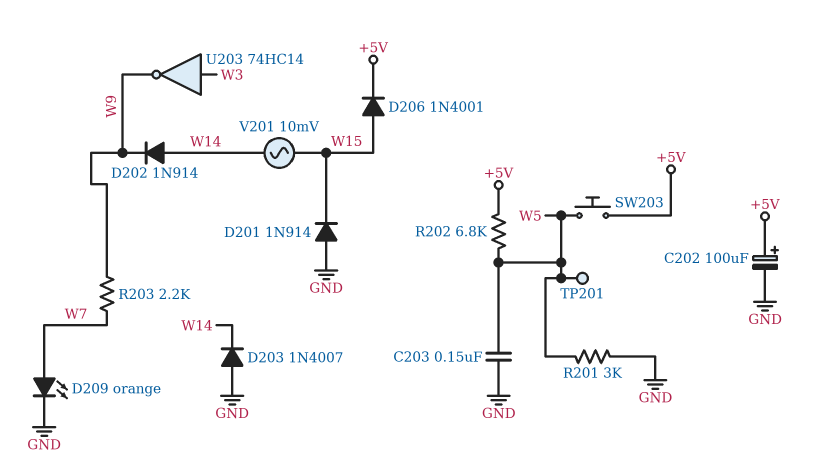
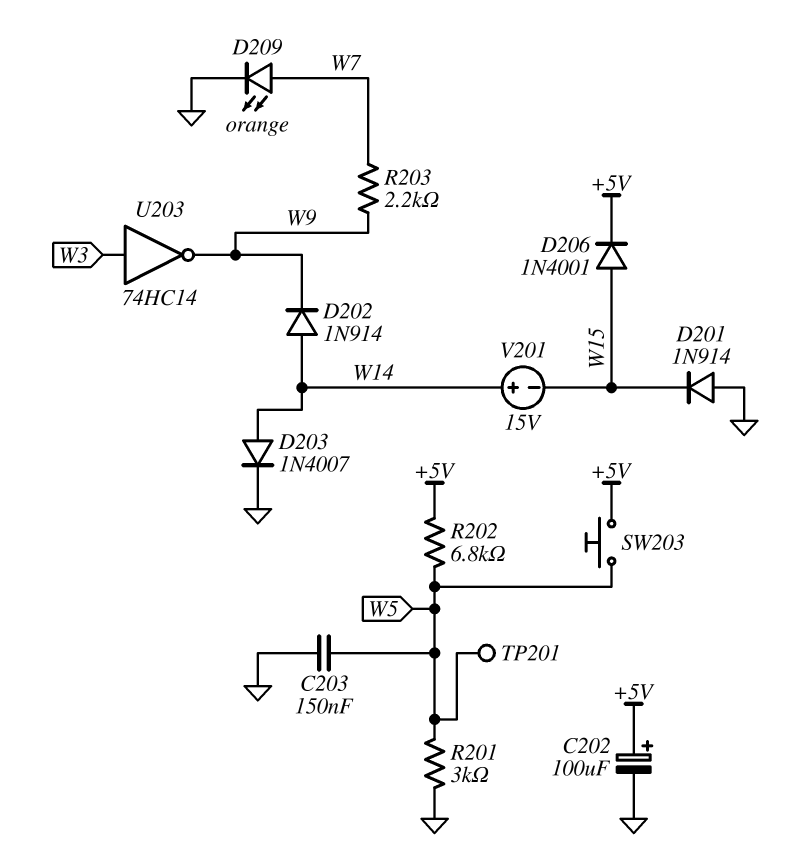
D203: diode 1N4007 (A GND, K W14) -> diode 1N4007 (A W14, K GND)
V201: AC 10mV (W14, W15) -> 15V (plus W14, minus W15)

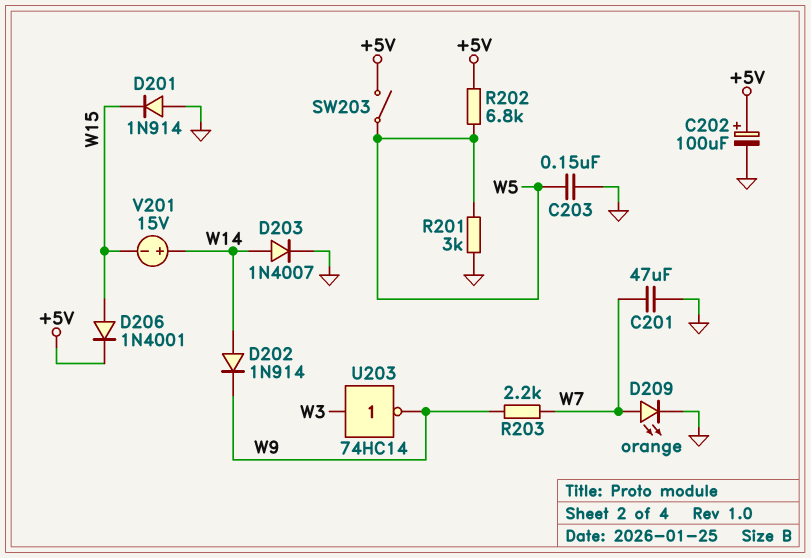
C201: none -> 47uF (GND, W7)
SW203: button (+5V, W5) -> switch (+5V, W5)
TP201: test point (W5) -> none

### Prompt
A verbatim copy of the entries, stripped of pictures, should be produced.

### Written solution
D203: diode 1N4007 (A GND, K W14) -> diode 1N4007 (A W14, K GND)
V201: AC 10mV (W14, W15) -> 15V (plus W14, minus W15)

C201: none -> 47uF (GND, W7)
SW203: button (+5V, W5) -> switch (+5V, W5)
TP201: test point (W5) -> none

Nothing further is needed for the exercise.